**DIRECTIONS**
Return nothing but the lines from the one containing "orange calculator: 0 -> 1" through the end of the records below, exactly as they stand and without pictures.

**Object change descriptions**
────────────────────────────────────────

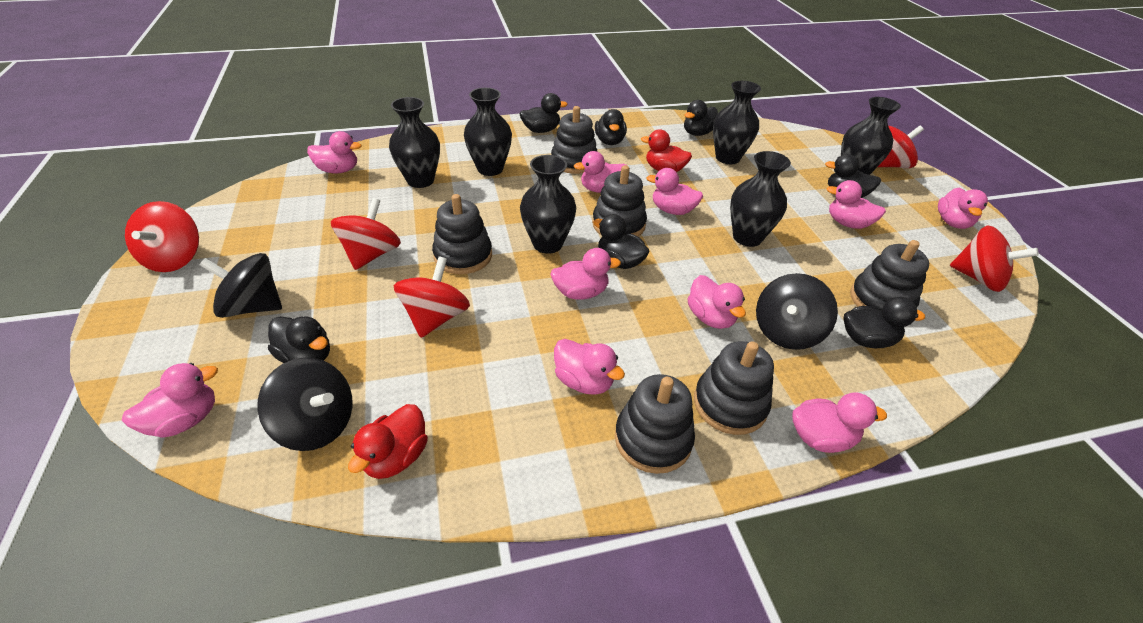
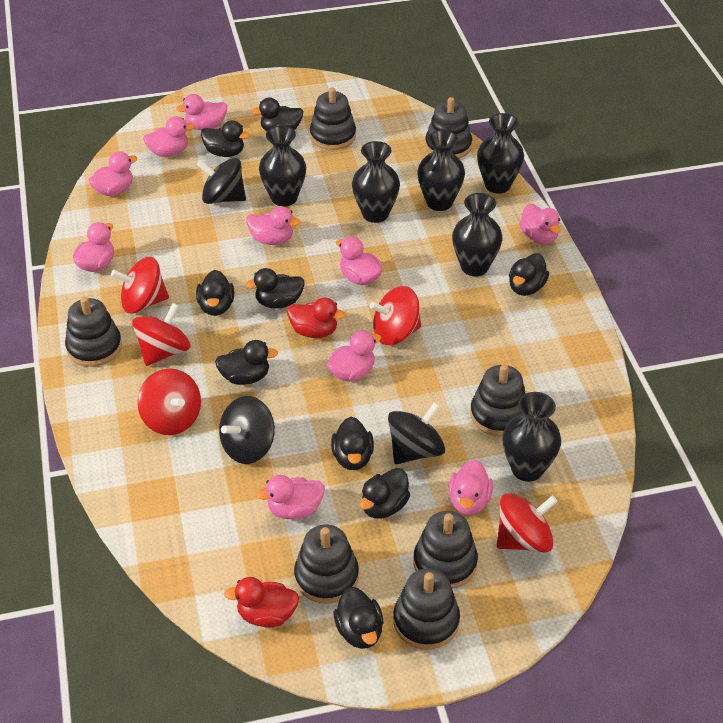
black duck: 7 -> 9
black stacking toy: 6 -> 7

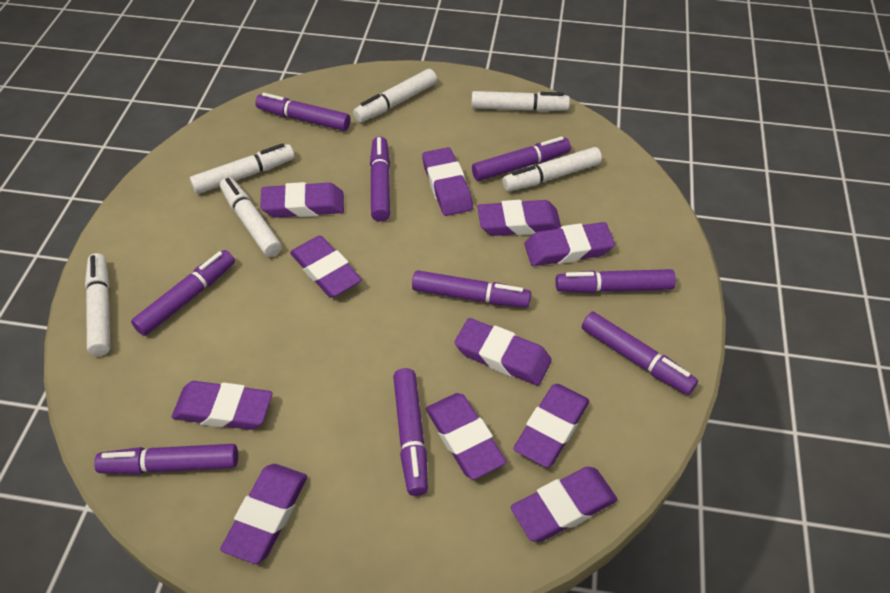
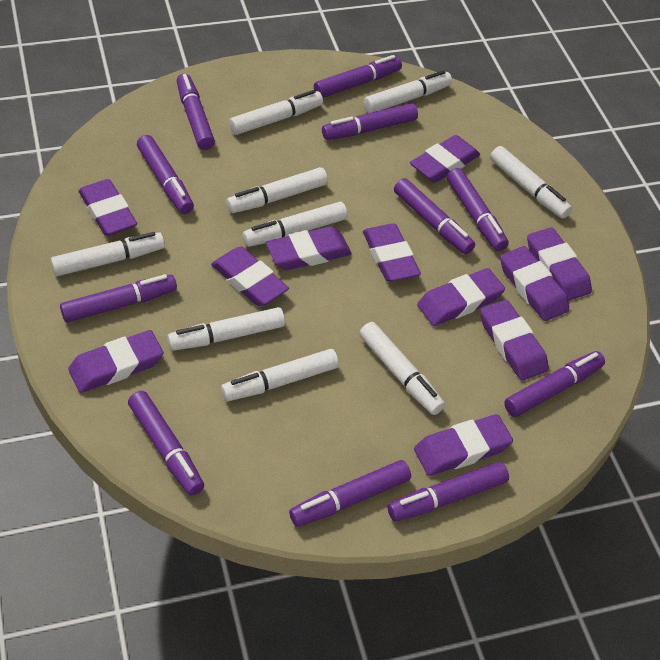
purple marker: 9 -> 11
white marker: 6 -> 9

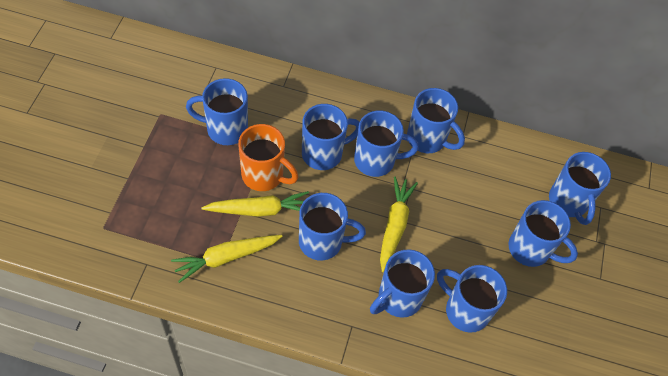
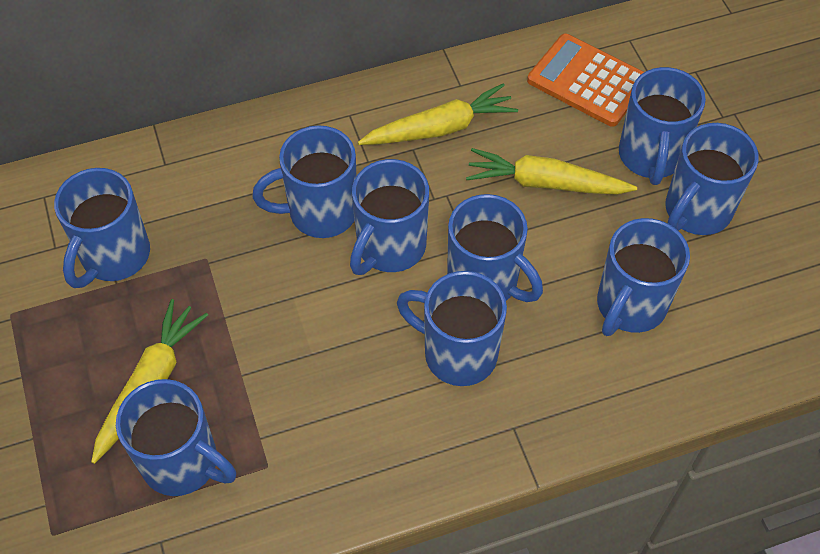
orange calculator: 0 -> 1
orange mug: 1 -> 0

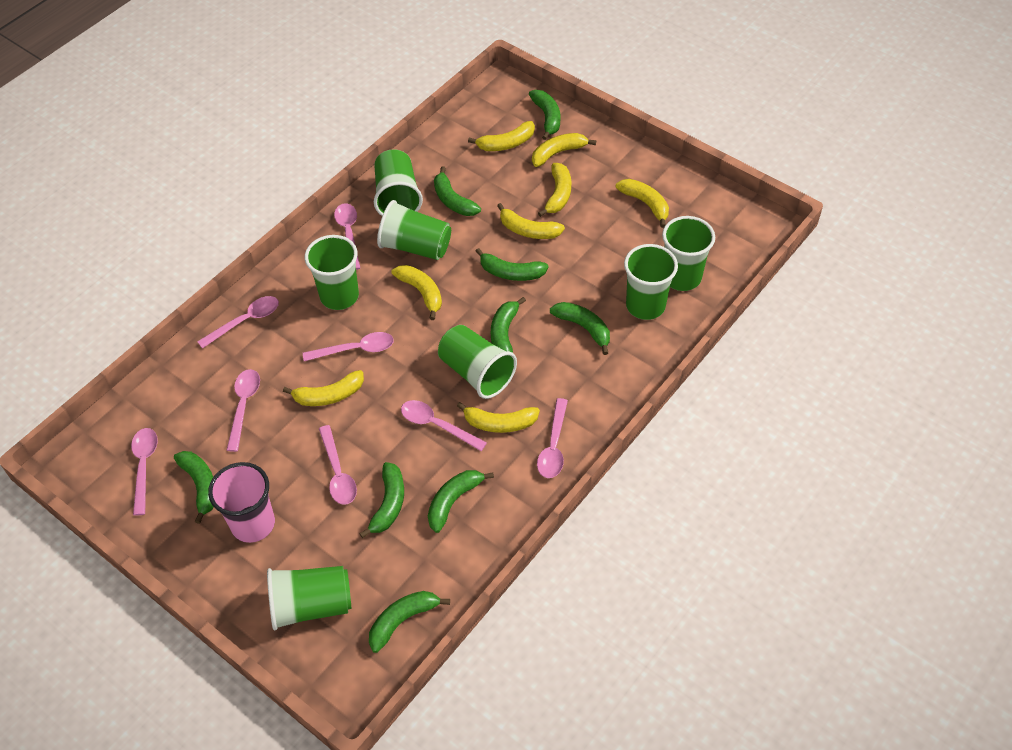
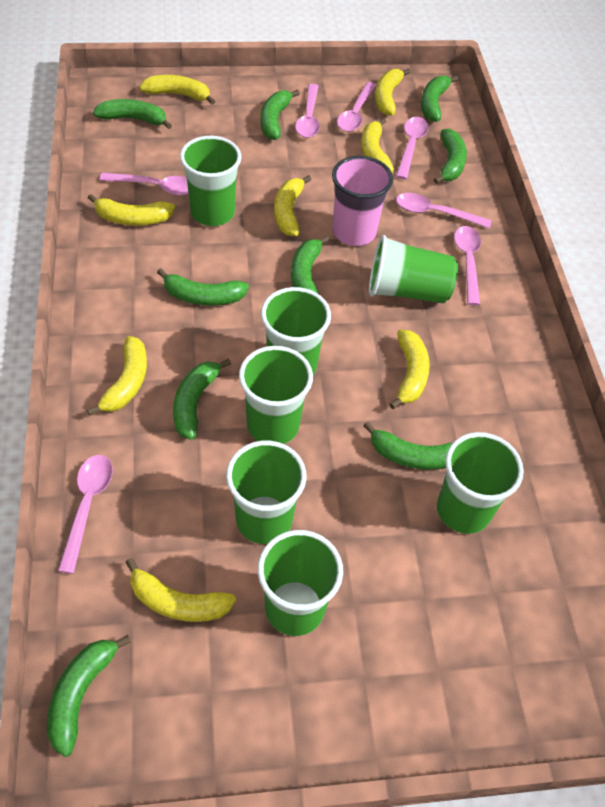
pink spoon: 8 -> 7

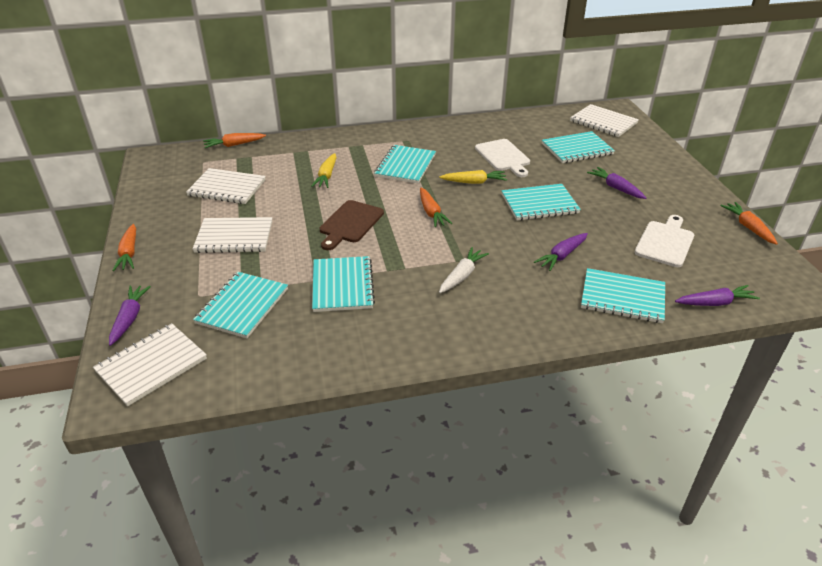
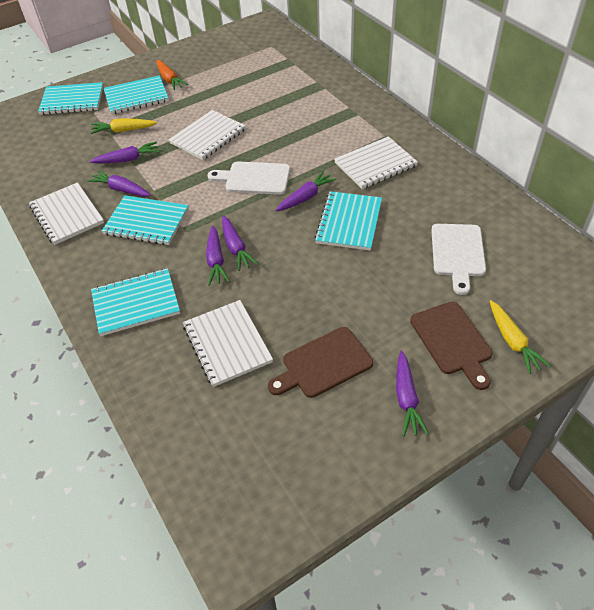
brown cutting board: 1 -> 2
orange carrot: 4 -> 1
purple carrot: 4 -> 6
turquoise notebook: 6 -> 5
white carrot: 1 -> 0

────────────────────────────────────────

**RESPONSE TO THE EXERCISE**
orange calculator: 0 -> 1
orange mug: 1 -> 0

pink spoon: 8 -> 7

brown cutting board: 1 -> 2
orange carrot: 4 -> 1
purple carrot: 4 -> 6
turquoise notebook: 6 -> 5
white carrot: 1 -> 0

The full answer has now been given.